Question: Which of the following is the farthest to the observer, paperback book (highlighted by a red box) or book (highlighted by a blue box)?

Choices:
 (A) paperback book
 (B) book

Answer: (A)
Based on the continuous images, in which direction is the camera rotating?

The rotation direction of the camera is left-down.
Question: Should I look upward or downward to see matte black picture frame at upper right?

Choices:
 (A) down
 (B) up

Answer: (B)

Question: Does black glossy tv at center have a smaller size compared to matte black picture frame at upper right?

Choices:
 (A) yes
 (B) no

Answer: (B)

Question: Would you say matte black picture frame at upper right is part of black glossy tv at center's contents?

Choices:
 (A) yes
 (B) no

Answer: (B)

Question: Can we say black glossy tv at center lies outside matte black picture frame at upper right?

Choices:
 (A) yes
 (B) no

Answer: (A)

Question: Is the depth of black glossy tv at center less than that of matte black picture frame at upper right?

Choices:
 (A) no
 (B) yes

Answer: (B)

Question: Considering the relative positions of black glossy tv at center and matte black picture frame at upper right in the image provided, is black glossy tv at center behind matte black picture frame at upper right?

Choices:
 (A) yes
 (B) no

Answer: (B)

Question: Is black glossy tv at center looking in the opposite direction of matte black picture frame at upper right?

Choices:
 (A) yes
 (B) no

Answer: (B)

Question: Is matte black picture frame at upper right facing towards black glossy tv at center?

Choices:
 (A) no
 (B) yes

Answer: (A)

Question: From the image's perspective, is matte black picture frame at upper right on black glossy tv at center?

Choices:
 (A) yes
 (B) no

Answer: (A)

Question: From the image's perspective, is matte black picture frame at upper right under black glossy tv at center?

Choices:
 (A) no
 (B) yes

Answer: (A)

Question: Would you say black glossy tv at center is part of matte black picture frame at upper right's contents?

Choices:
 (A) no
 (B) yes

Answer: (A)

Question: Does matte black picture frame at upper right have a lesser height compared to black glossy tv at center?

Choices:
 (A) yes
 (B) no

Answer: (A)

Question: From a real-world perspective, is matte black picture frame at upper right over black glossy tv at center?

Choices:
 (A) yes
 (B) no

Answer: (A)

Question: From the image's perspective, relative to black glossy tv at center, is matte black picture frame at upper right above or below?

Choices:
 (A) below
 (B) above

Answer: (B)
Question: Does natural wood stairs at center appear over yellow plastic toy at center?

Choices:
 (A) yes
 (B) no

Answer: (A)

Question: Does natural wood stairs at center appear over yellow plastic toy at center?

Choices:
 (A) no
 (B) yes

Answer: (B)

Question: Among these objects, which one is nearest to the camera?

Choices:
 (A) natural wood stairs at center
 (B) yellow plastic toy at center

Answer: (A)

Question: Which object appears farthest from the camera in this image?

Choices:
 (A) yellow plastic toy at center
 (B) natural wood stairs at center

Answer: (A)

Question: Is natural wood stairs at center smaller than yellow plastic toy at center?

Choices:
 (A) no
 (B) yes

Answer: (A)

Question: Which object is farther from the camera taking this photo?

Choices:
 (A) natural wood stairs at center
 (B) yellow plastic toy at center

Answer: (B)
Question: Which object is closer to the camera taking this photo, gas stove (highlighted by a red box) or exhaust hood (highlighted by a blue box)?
----------------
# Problem:
Copy the entire listing above line for line, changing nothing.

# Exercise response:
Question: Which of the following is the farthest to the observer, paperback book (highlighted by a red box) or book (highlighted by a blue box)?

Choices:
 (A) paperback book
 (B) book

Answer: (A)
Based on the continuous images, in which direction is the camera rotating?

The rotation direction of the camera is left-down.
Question: Should I look upward or downward to see matte black picture frame at upper right?

Choices:
 (A) down
 (B) up

Answer: (B)

Question: Does black glossy tv at center have a smaller size compared to matte black picture frame at upper right?

Choices:
 (A) yes
 (B) no

Answer: (B)

Question: Would you say matte black picture frame at upper right is part of black glossy tv at center's contents?

Choices:
 (A) yes
 (B) no

Answer: (B)

Question: Can we say black glossy tv at center lies outside matte black picture frame at upper right?

Choices:
 (A) yes
 (B) no

Answer: (A)

Question: Is the depth of black glossy tv at center less than that of matte black picture frame at upper right?

Choices:
 (A) no
 (B) yes

Answer: (B)

Question: Considering the relative positions of black glossy tv at center and matte black picture frame at upper right in the image provided, is black glossy tv at center behind matte black picture frame at upper right?

Choices:
 (A) yes
 (B) no

Answer: (B)

Question: Is black glossy tv at center looking in the opposite direction of matte black picture frame at upper right?

Choices:
 (A) yes
 (B) no

Answer: (B)

Question: Is matte black picture frame at upper right facing towards black glossy tv at center?

Choices:
 (A) no
 (B) yes

Answer: (A)

Question: From the image's perspective, is matte black picture frame at upper right on black glossy tv at center?

Choices:
 (A) yes
 (B) no

Answer: (A)

Question: From the image's perspective, is matte black picture frame at upper right under black glossy tv at center?

Choices:
 (A) no
 (B) yes

Answer: (A)

Question: Would you say black glossy tv at center is part of matte black picture frame at upper right's contents?

Choices:
 (A) no
 (B) yes

Answer: (A)

Question: Does matte black picture frame at upper right have a lesser height compared to black glossy tv at center?

Choices:
 (A) yes
 (B) no

Answer: (A)

Question: From a real-world perspective, is matte black picture frame at upper right over black glossy tv at center?

Choices:
 (A) yes
 (B) no

Answer: (A)

Question: From the image's perspective, relative to black glossy tv at center, is matte black picture frame at upper right above or below?

Choices:
 (A) below
 (B) above

Answer: (B)
Question: Does natural wood stairs at center appear over yellow plastic toy at center?

Choices:
 (A) yes
 (B) no

Answer: (A)

Question: Does natural wood stairs at center appear over yellow plastic toy at center?

Choices:
 (A) no
 (B) yes

Answer: (B)

Question: Among these objects, which one is nearest to the camera?

Choices:
 (A) natural wood stairs at center
 (B) yellow plastic toy at center

Answer: (A)

Question: Which object appears farthest from the camera in this image?

Choices:
 (A) yellow plastic toy at center
 (B) natural wood stairs at center

Answer: (A)

Question: Is natural wood stairs at center smaller than yellow plastic toy at center?

Choices:
 (A) no
 (B) yes

Answer: (A)

Question: Which object is farther from the camera taking this photo?

Choices:
 (A) natural wood stairs at center
 (B) yellow plastic toy at center

Answer: (B)
Question: Which object is closer to the camera taking this photo, gas stove (highlighted by a red box) or exhaust hood (highlighted by a blue box)?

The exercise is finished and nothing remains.